"""

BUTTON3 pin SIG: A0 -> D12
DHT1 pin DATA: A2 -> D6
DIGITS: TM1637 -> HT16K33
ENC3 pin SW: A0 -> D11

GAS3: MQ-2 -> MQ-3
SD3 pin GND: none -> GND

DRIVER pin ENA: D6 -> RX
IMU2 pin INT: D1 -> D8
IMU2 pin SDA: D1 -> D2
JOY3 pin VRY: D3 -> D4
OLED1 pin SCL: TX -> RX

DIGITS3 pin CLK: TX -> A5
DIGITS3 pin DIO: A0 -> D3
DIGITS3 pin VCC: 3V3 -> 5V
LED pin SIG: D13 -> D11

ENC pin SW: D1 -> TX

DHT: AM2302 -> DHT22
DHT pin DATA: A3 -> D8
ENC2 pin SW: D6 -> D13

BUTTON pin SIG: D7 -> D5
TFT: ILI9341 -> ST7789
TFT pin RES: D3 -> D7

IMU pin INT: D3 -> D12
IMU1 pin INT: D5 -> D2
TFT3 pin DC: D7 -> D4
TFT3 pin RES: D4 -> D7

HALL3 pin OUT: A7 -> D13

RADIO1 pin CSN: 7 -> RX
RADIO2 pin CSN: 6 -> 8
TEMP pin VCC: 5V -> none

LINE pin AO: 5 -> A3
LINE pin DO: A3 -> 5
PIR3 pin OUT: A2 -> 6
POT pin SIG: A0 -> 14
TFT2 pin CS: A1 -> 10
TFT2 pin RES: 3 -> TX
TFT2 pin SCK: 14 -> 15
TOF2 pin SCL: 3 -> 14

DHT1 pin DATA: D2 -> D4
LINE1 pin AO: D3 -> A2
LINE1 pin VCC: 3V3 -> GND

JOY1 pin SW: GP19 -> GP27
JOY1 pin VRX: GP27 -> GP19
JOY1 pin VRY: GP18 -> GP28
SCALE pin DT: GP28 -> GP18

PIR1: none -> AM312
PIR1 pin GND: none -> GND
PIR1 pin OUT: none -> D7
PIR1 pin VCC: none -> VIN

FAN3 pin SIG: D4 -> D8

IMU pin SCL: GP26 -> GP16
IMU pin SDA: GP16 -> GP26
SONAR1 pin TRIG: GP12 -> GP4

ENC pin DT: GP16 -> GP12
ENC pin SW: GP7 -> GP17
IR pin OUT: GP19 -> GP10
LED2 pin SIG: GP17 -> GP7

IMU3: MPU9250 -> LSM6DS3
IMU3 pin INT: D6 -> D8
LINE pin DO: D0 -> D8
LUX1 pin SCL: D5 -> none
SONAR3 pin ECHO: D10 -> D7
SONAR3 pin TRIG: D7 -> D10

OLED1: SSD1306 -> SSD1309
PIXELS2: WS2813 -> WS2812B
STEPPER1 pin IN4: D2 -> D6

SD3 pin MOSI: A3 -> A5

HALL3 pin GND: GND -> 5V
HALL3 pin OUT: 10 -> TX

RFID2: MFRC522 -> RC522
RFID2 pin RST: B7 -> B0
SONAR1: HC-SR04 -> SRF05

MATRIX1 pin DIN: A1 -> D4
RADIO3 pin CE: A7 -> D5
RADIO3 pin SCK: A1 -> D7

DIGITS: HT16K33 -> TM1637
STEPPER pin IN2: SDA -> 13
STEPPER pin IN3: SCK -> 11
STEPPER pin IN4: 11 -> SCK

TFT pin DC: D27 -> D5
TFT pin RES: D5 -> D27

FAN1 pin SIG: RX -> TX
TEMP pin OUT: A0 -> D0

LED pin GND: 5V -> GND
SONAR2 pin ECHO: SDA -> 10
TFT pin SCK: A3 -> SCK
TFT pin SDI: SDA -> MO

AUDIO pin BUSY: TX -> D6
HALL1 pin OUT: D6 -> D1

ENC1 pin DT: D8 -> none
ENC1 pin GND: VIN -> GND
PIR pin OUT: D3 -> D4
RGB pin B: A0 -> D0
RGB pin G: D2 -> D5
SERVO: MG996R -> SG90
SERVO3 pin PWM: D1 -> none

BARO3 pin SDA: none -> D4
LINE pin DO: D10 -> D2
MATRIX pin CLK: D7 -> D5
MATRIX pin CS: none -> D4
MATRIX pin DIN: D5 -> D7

"""

• _What you will do_:
Go through the listing above and write out exactly the lines starting with the one holding "TOF2 pin SCL: 3 -> 14" and running through the one holding "PIR1 pin VCC: none -> VIN", ends included, and no others.

• _Answer_:
TOF2 pin SCL: 3 -> 14

DHT1 pin DATA: D2 -> D4
LINE1 pin AO: D3 -> A2
LINE1 pin VCC: 3V3 -> GND

JOY1 pin SW: GP19 -> GP27
JOY1 pin VRX: GP27 -> GP19
JOY1 pin VRY: GP18 -> GP28
SCALE pin DT: GP28 -> GP18

PIR1: none -> AM312
PIR1 pin GND: none -> GND
PIR1 pin OUT: none -> D7
PIR1 pin VCC: none -> VIN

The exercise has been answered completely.